About this task. Nothing in the records should be changed in the copy, though the pictures must be left out.

Exercise materials.
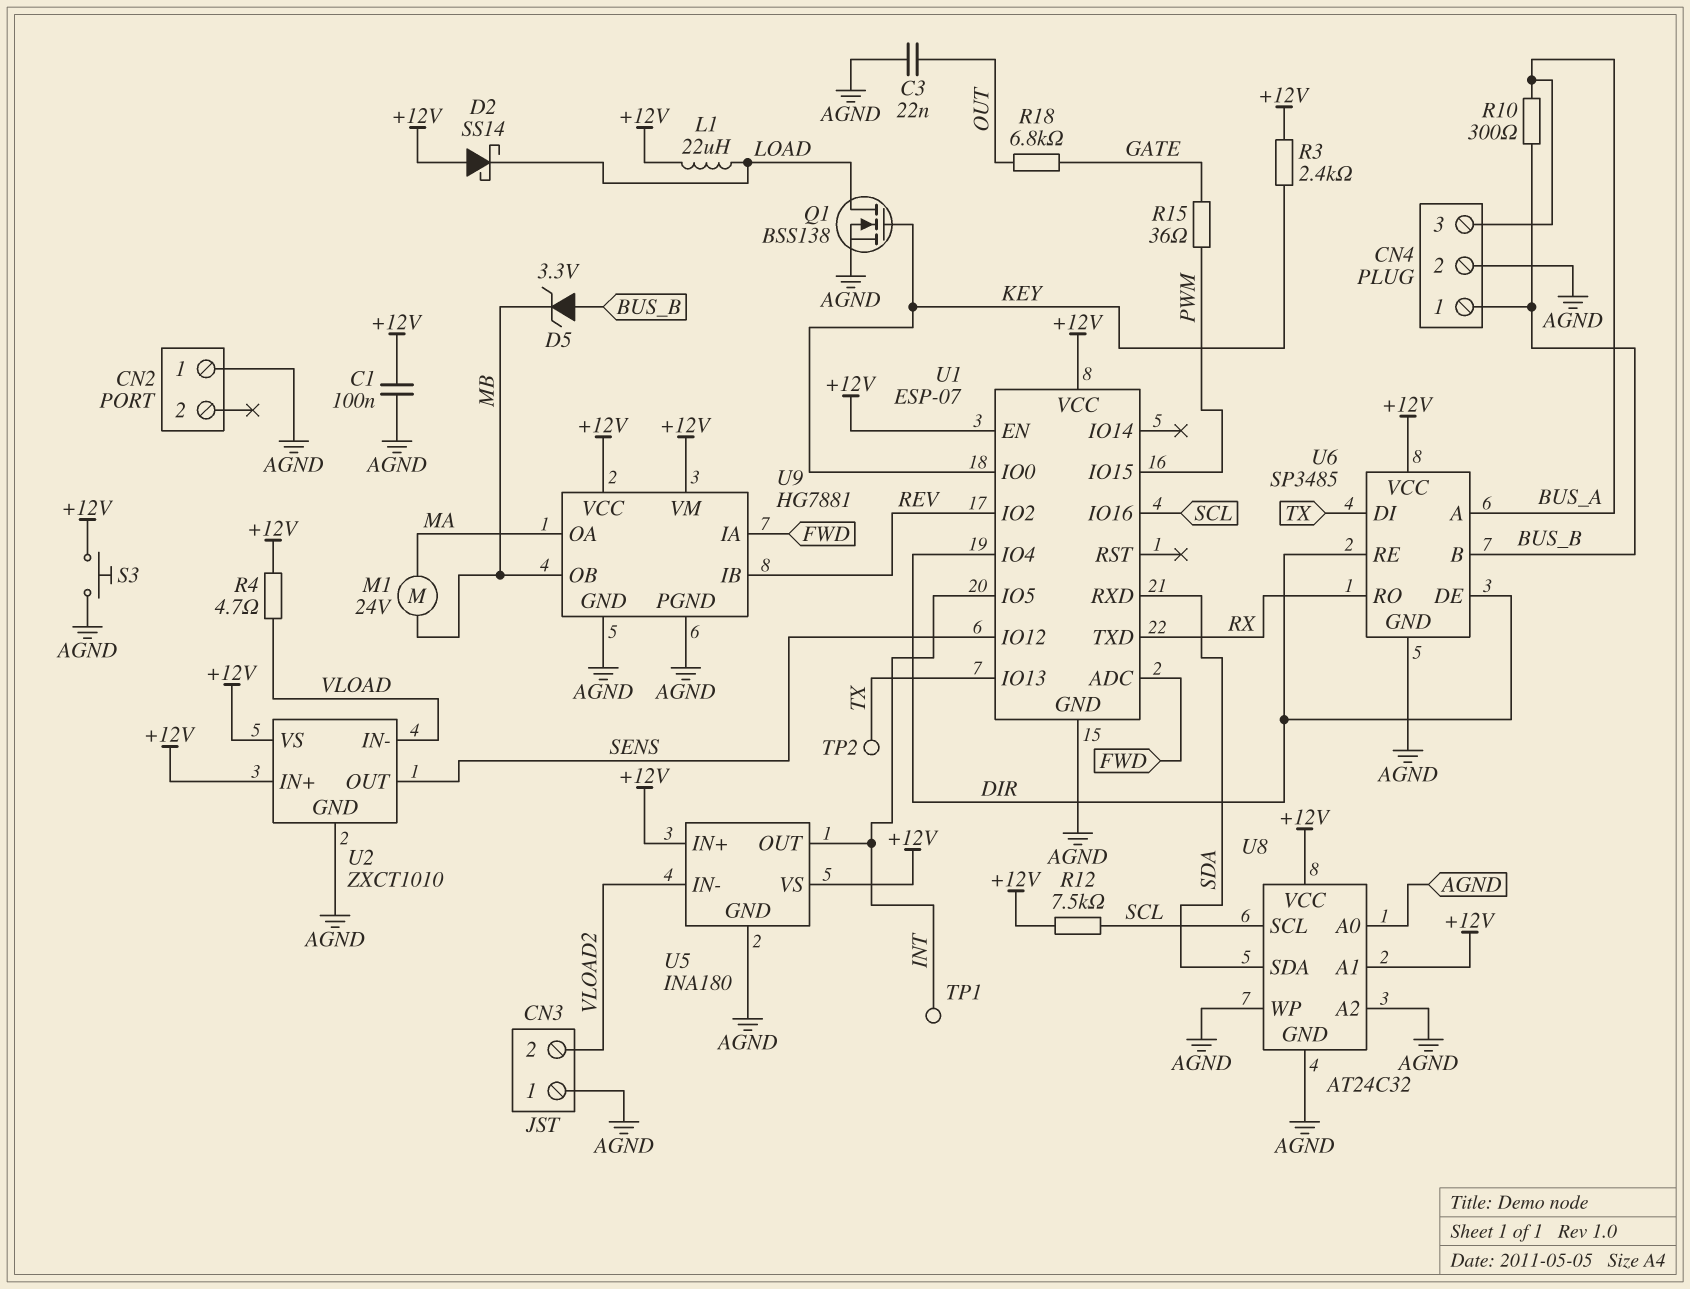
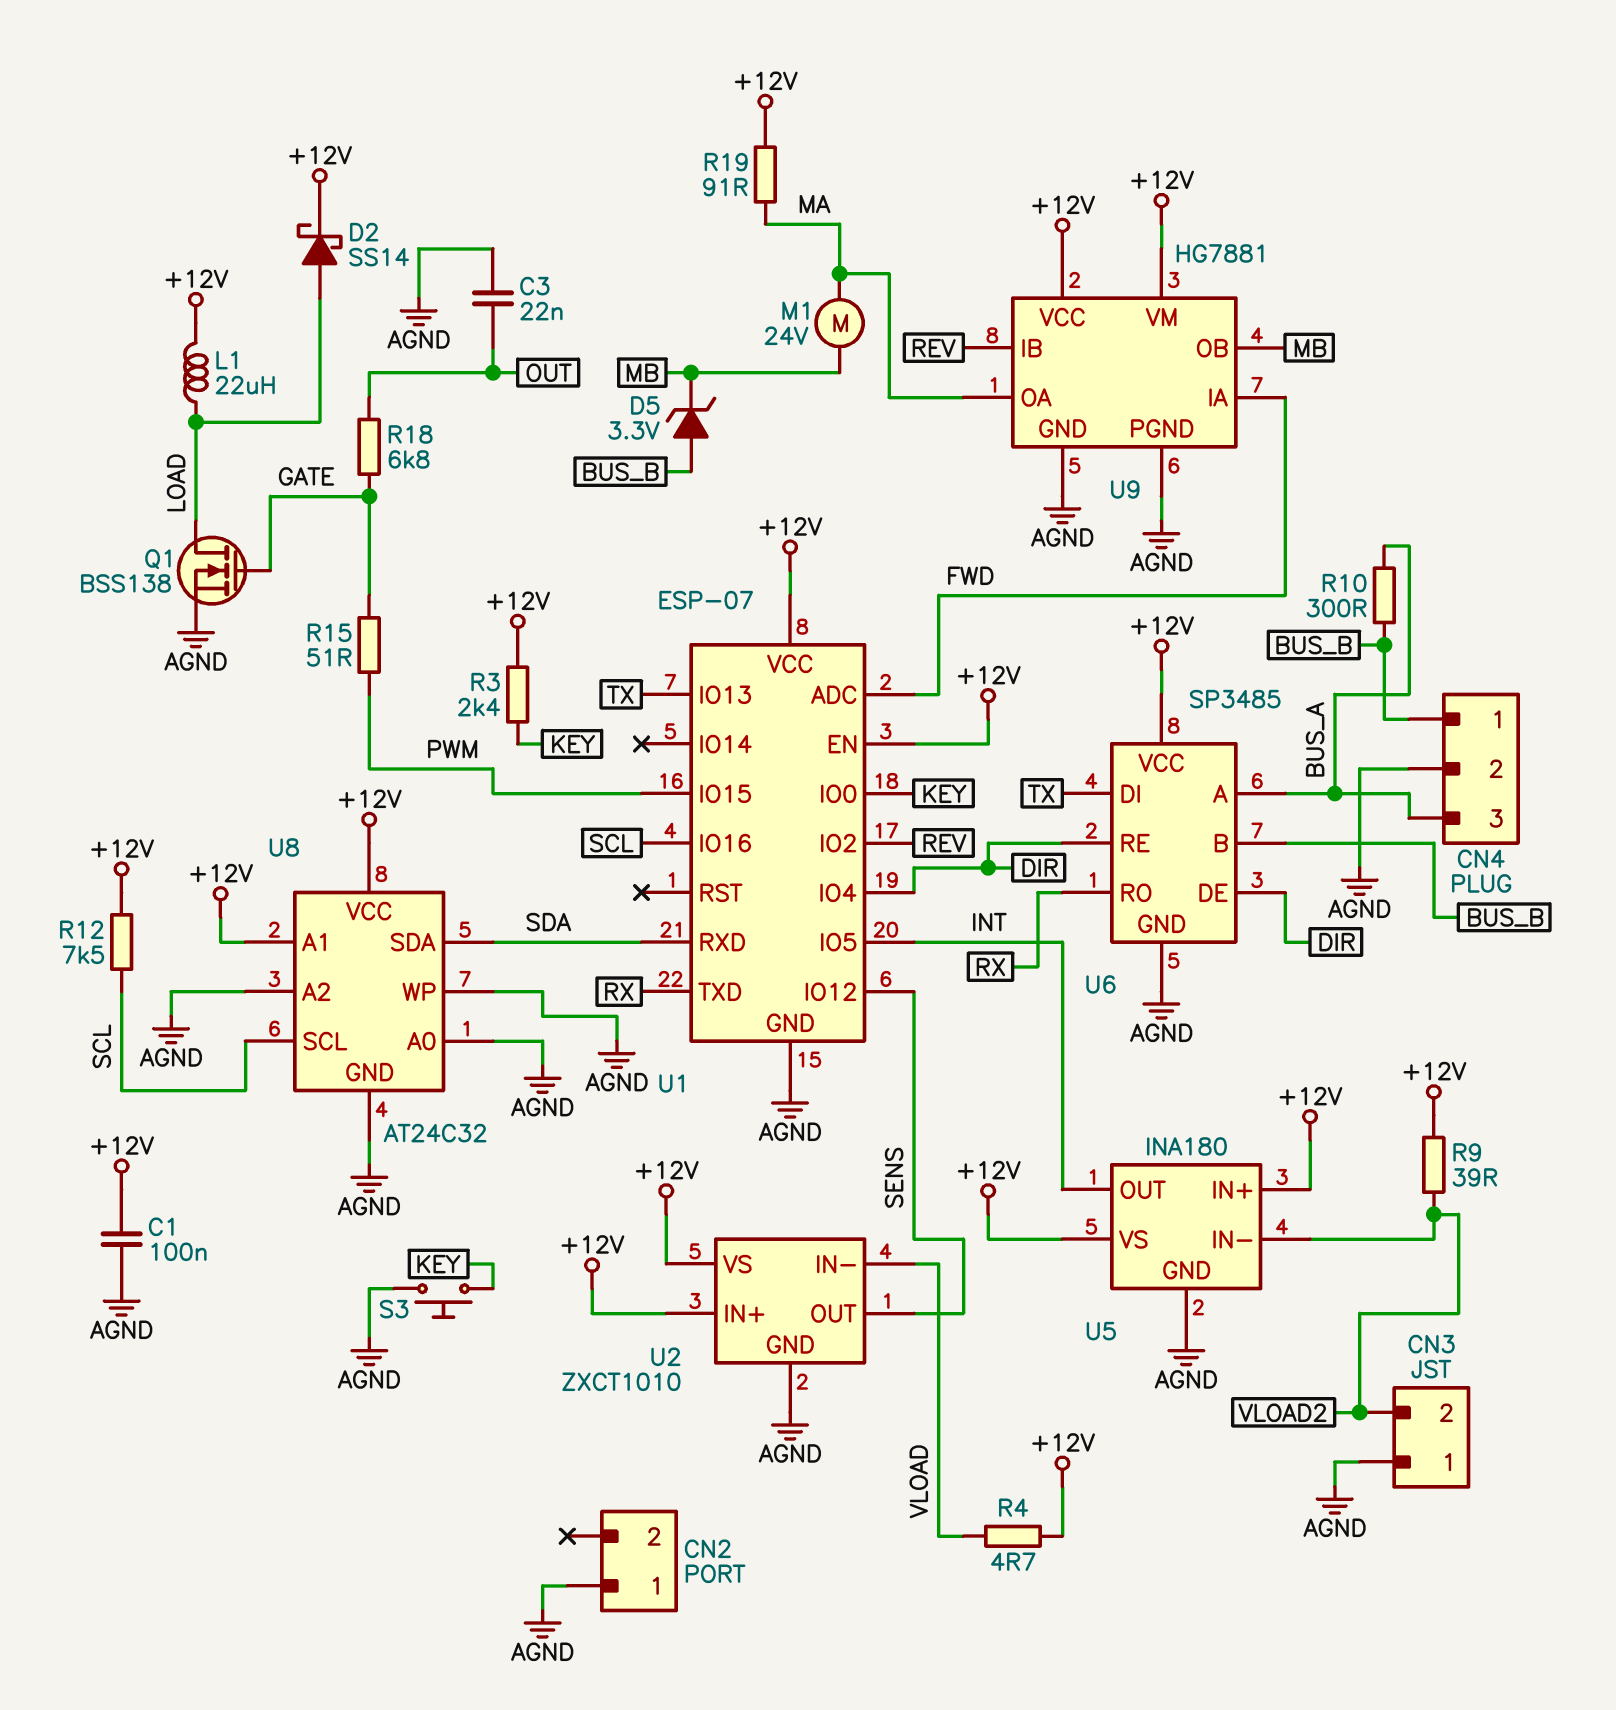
D2: schottky SS14 (A +12V, K LOAD) -> schottky SS14 (A LOAD, K +12V)
Q1: NMOS BSS138 (G KEY, D LOAD, S AGND) -> NMOS BSS138 (G GATE, D LOAD, S AGND)
R9: none -> 39 (+12V, VLOAD2)
R15: 36 (GATE, PWM) -> 51 (GATE, PWM)
R19: none -> 91 (+12V, MA)
S3: button (+12V, AGND) -> button (AGND, KEY)
TP1: test point (INT) -> none
TP2: test point (TX) -> none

Written solution.
D2: schottky SS14 (A +12V, K LOAD) -> schottky SS14 (A LOAD, K +12V)
Q1: NMOS BSS138 (G KEY, D LOAD, S AGND) -> NMOS BSS138 (G GATE, D LOAD, S AGND)
R9: none -> 39 (+12V, VLOAD2)
R15: 36 (GATE, PWM) -> 51 (GATE, PWM)
R19: none -> 91 (+12V, MA)
S3: button (+12V, AGND) -> button (AGND, KEY)
TP1: test point (INT) -> none
TP2: test point (TX) -> none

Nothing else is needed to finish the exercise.